Task requirements:
All lines from the one containing "gray cross: (54, 223) -> (51, 247), size x0.6" down to the one containing "orange arrow: (138, 480) -> (144, 546), moved", both ends included, are to be given again exactly; omit the rest of the listing below.
(Input for this task Opens)
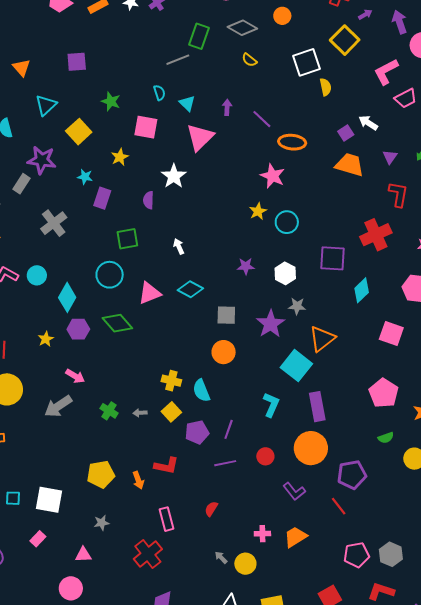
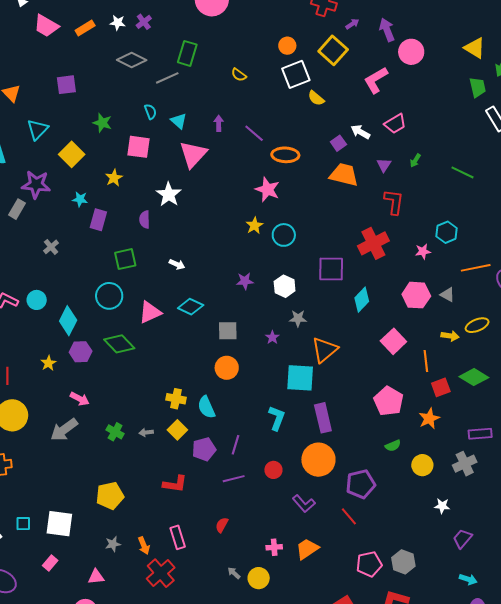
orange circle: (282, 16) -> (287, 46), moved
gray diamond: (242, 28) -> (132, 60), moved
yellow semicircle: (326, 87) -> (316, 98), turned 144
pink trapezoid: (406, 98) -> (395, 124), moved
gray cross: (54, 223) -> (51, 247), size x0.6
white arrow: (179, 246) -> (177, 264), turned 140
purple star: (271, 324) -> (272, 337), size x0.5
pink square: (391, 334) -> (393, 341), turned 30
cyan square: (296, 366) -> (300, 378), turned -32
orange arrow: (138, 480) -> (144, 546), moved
(Input for this task Closes)
(Input for this task Opens)
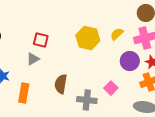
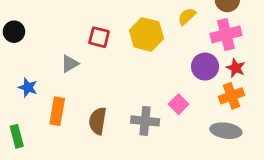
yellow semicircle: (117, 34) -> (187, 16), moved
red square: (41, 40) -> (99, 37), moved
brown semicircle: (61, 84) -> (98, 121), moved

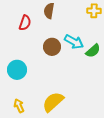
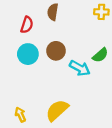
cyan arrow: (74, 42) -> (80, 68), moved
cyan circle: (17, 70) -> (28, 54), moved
(Input for this task Closes)
Output of the exercise:
gray cross: (54, 223) -> (51, 247), size x0.6
white arrow: (179, 246) -> (177, 264), turned 140
purple star: (271, 324) -> (272, 337), size x0.5
pink square: (391, 334) -> (393, 341), turned 30
cyan square: (296, 366) -> (300, 378), turned -32
orange arrow: (138, 480) -> (144, 546), moved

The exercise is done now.